Show the lines below that contain the string "schottky".

[Stored entries]
-- Opening Marker --

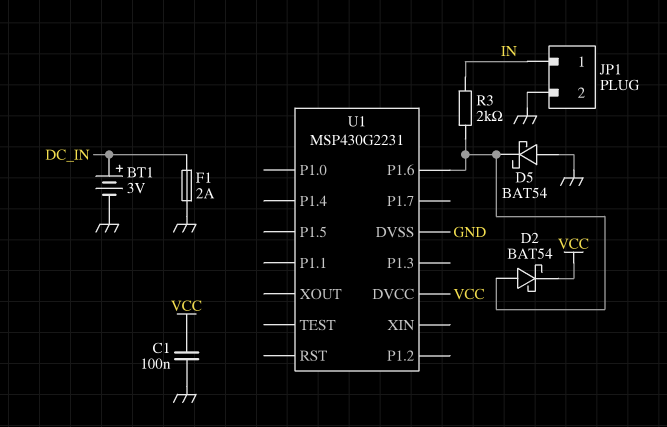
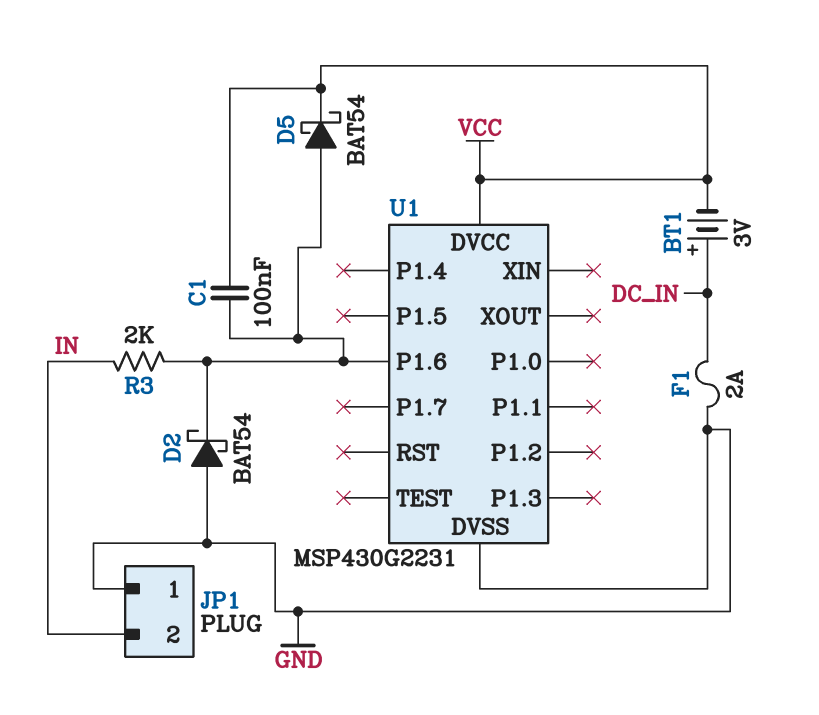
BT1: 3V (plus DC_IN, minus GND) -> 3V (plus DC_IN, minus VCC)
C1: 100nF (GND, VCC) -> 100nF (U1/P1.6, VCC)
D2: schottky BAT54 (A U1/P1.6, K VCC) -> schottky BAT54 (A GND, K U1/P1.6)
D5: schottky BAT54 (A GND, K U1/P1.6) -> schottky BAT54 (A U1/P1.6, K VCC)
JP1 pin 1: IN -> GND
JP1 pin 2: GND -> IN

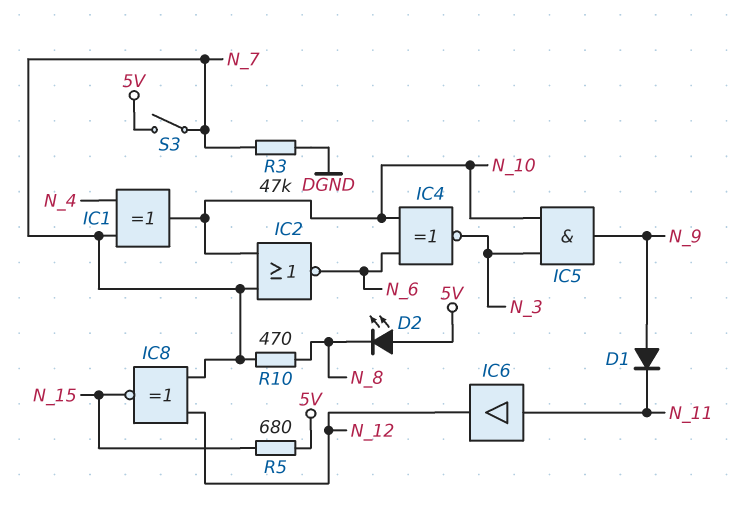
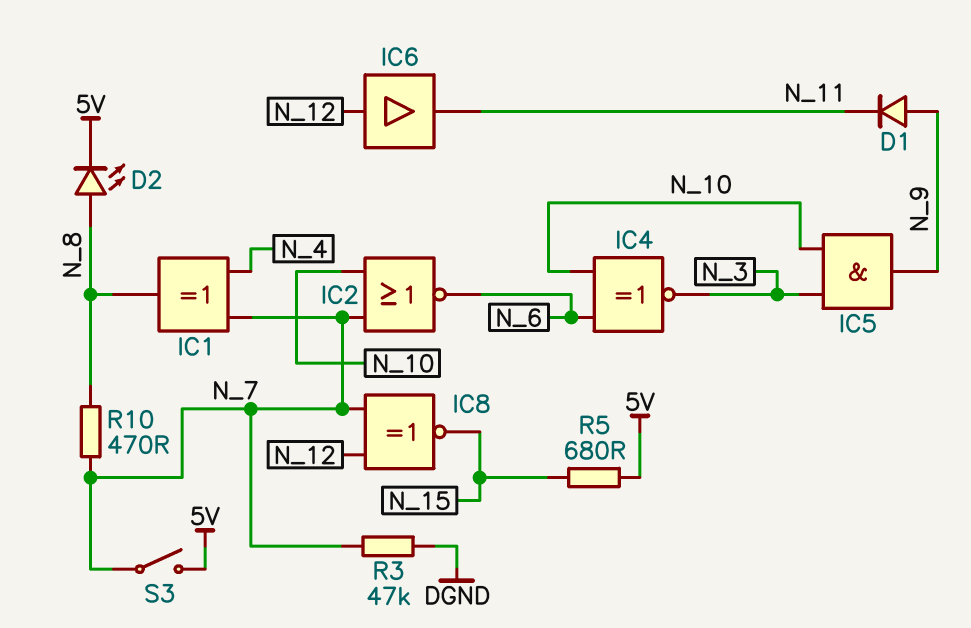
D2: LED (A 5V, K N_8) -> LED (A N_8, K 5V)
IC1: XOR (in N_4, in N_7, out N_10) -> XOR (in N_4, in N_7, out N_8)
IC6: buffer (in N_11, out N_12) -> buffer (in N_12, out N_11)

-- Closing Marker --

Answer space:
D2: schottky BAT54 (A U1/P1.6, K VCC) -> schottky BAT54 (A GND, K U1/P1.6)
D5: schottky BAT54 (A GND, K U1/P1.6) -> schottky BAT54 (A U1/P1.6, K VCC)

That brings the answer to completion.